▶ [TASK GOAL]
In the listing that follows, the range to quote begins at the line that has "(578, 433) = (476, 413): red" and ends after the line that has "(887, 139) = (707, 134): grey"; quote it verbatim and add nothing.

▶ [DATASET RECORDS]
__________
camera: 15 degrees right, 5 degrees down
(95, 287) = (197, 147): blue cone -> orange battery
__________
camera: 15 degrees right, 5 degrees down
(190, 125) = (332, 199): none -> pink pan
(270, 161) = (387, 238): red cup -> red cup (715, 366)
__________
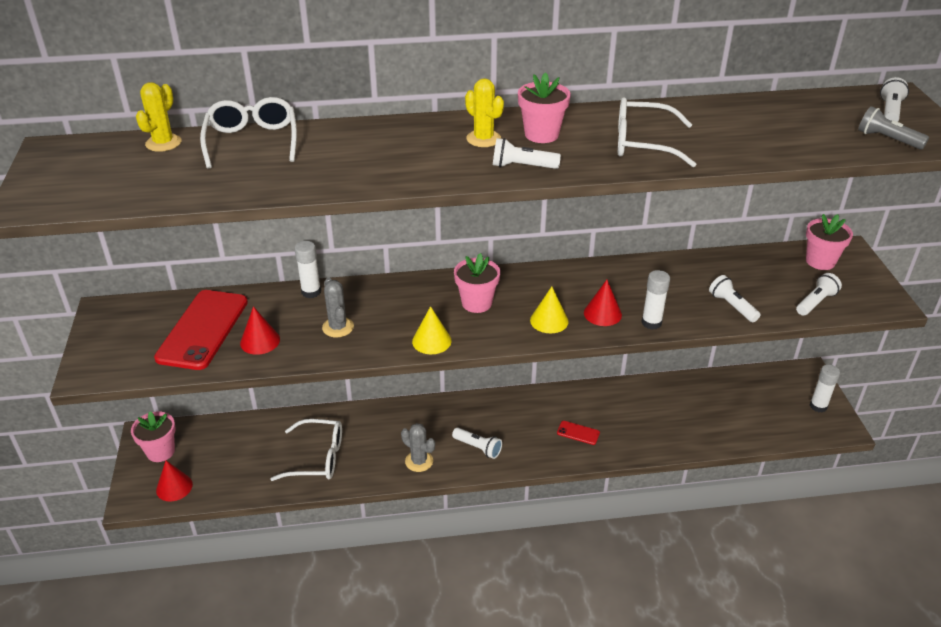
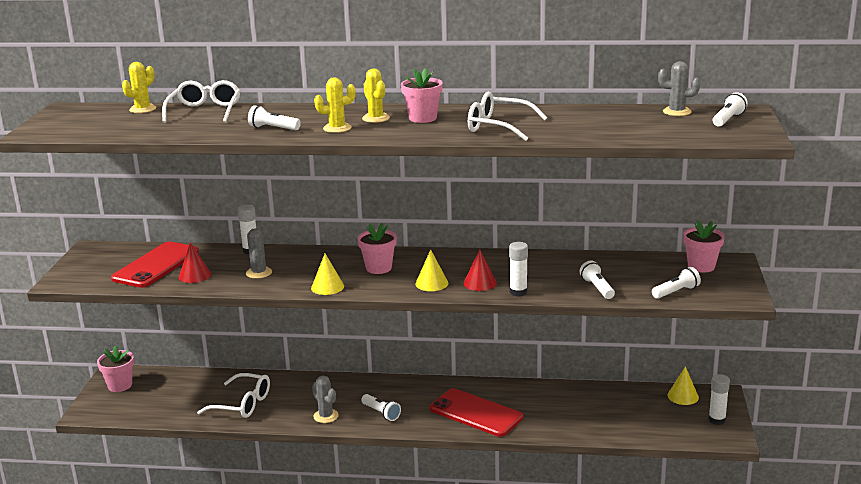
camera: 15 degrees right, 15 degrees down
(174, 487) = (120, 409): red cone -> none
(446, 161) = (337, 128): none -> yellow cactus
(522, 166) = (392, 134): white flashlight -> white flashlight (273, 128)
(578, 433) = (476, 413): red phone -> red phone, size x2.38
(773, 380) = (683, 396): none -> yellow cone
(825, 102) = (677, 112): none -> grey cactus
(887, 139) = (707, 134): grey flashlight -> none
__________
▶ [SOLVED PROBLEM]
(578, 433) = (476, 413): red phone -> red phone, size x2.38
(773, 380) = (683, 396): none -> yellow cone
(825, 102) = (677, 112): none -> grey cactus
(887, 139) = (707, 134): grey flashlight -> none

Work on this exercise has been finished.